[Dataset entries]
:::::

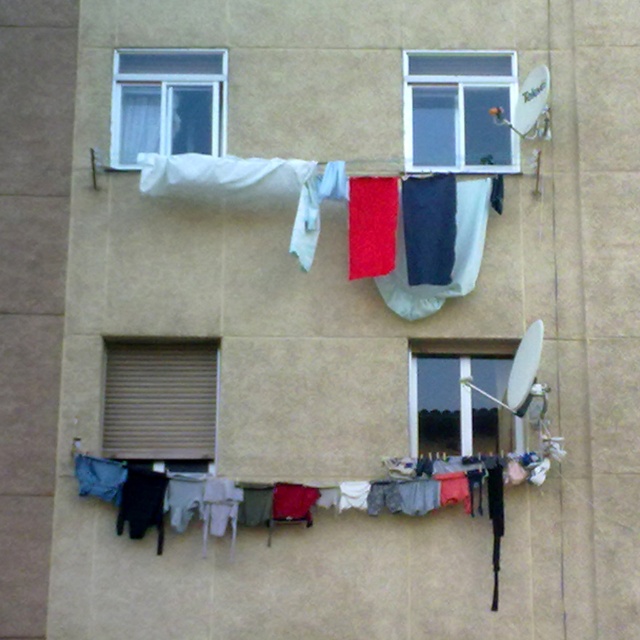
Who is lower down, textured fabric clothesline at lower center or clear glass window at upper center?

textured fabric clothesline at lower center is below.

Does textured fabric clothesline at lower center appear on the left side of clear glass window at upper center?

Yes, textured fabric clothesline at lower center is to the left of clear glass window at upper center.

I want to click on textured fabric clothesline at lower center, so click(x=188, y=499).

You are a GUI agent. You are given a task and a screenshot of the screen. Output one action in this format:
    pyautogui.click(x=<x>, y=<y>)
    Task: Click on the textured fabric clothesline at lower center
    Image resolution: width=640 pixels, height=640 pixels.
    Given the screenshot: What is the action you would take?
    pyautogui.click(x=188, y=499)

Between point (492, 154) and point (419, 452), which one is positioned in front?

Point (419, 452) is more forward.

Who is positioned more to the left, clear glass window at upper center or transparent glass window at center?

transparent glass window at center is more to the left.

Which is in front, point (417, 164) or point (484, 406)?

Point (484, 406)

You are a GUI agent. You are given a task and a screenshot of the screen. Output one action in this format:
    pyautogui.click(x=<x>, y=<y>)
    Task: Click on the clear glass window at upper center
    The image size is (640, 640).
    Given the screenshot: What is the action you would take?
    pyautogui.click(x=458, y=109)

Is point (148, 442) behind point (403, 96)?

No.

The width and height of the screenshot is (640, 640). Describe the element at coordinates (160, 401) in the screenshot. I see `brown matte shutter at lower left` at that location.

What are the coordinates of `brown matte shutter at lower left` in the screenshot? It's located at (160, 401).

:::::

Given exercise ▸ Please copy all of the material above word for word, leaving out the pictures.

Completed task ▸
Who is lower down, textured fabric clothesline at lower center or clear glass window at upper center?

textured fabric clothesline at lower center is below.

Does textured fabric clothesline at lower center appear on the left side of clear glass window at upper center?

Yes, textured fabric clothesline at lower center is to the left of clear glass window at upper center.

I want to click on textured fabric clothesline at lower center, so click(x=188, y=499).

You are a GUI agent. You are given a task and a screenshot of the screen. Output one action in this format:
    pyautogui.click(x=<x>, y=<y>)
    Task: Click on the textured fabric clothesline at lower center
    Image resolution: width=640 pixels, height=640 pixels.
    Given the screenshot: What is the action you would take?
    pyautogui.click(x=188, y=499)

Between point (492, 154) and point (419, 452), which one is positioned in front?

Point (419, 452) is more forward.

Who is positioned more to the left, clear glass window at upper center or transparent glass window at center?

transparent glass window at center is more to the left.

Which is in front, point (417, 164) or point (484, 406)?

Point (484, 406)

You are a GUI agent. You are given a task and a screenshot of the screen. Output one action in this format:
    pyautogui.click(x=<x>, y=<y>)
    Task: Click on the clear glass window at upper center
    The image size is (640, 640).
    Given the screenshot: What is the action you would take?
    pyautogui.click(x=458, y=109)

Is point (148, 442) behind point (403, 96)?

No.

The width and height of the screenshot is (640, 640). Describe the element at coordinates (160, 401) in the screenshot. I see `brown matte shutter at lower left` at that location.

What are the coordinates of `brown matte shutter at lower left` in the screenshot? It's located at (160, 401).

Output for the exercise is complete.